» **DIRECTIONS FOR THIS TASK**
Take the entries that follow and return exactly the lines from the one holding "camera: 165 degrees left, 10 degrees up" through the one holding "(710, 206) = (192, 290): blue", both included. Nothing else is needed.

» **Stored items**
== Segment start ==

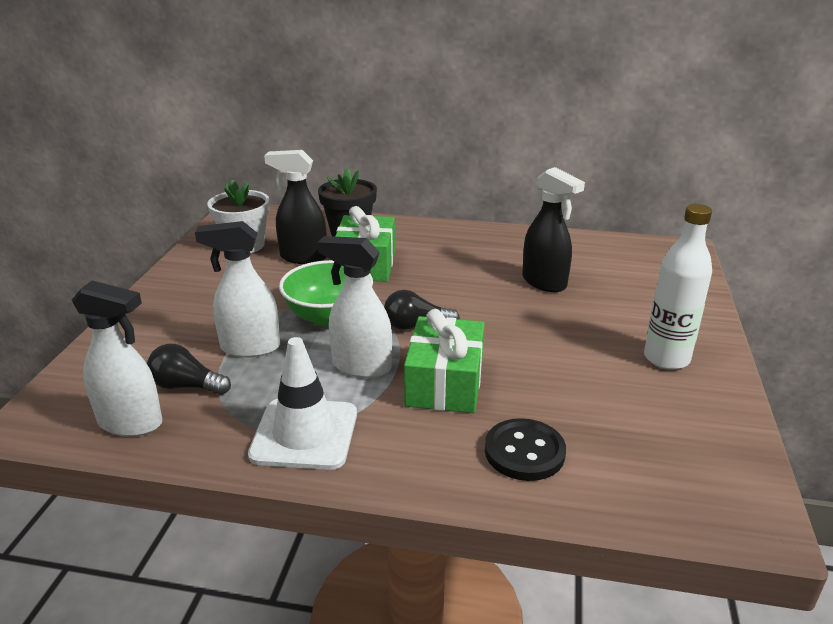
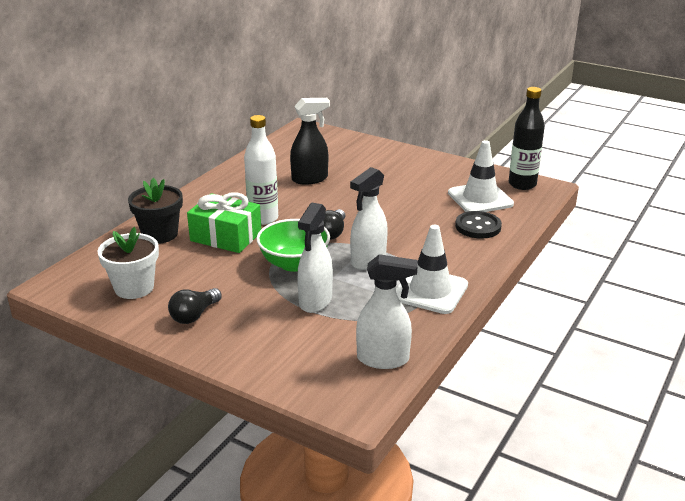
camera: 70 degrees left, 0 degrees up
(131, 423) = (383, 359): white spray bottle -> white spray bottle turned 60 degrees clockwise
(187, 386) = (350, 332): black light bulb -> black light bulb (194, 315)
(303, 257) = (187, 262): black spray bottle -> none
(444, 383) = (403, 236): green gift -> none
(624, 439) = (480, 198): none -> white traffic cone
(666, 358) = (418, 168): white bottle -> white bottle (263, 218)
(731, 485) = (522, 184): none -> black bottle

== Segment end ==
== Segment start ==

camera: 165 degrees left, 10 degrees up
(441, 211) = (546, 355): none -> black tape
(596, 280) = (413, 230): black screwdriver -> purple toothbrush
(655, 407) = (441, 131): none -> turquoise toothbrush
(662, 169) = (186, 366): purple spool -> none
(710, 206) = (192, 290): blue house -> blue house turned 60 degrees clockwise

== Segment end ==

» **WORKED SOLUTION**
camera: 165 degrees left, 10 degrees up
(441, 211) = (546, 355): none -> black tape
(596, 280) = (413, 230): black screwdriver -> purple toothbrush
(655, 407) = (441, 131): none -> turquoise toothbrush
(662, 169) = (186, 366): purple spool -> none
(710, 206) = (192, 290): blue house -> blue house turned 60 degrees clockwise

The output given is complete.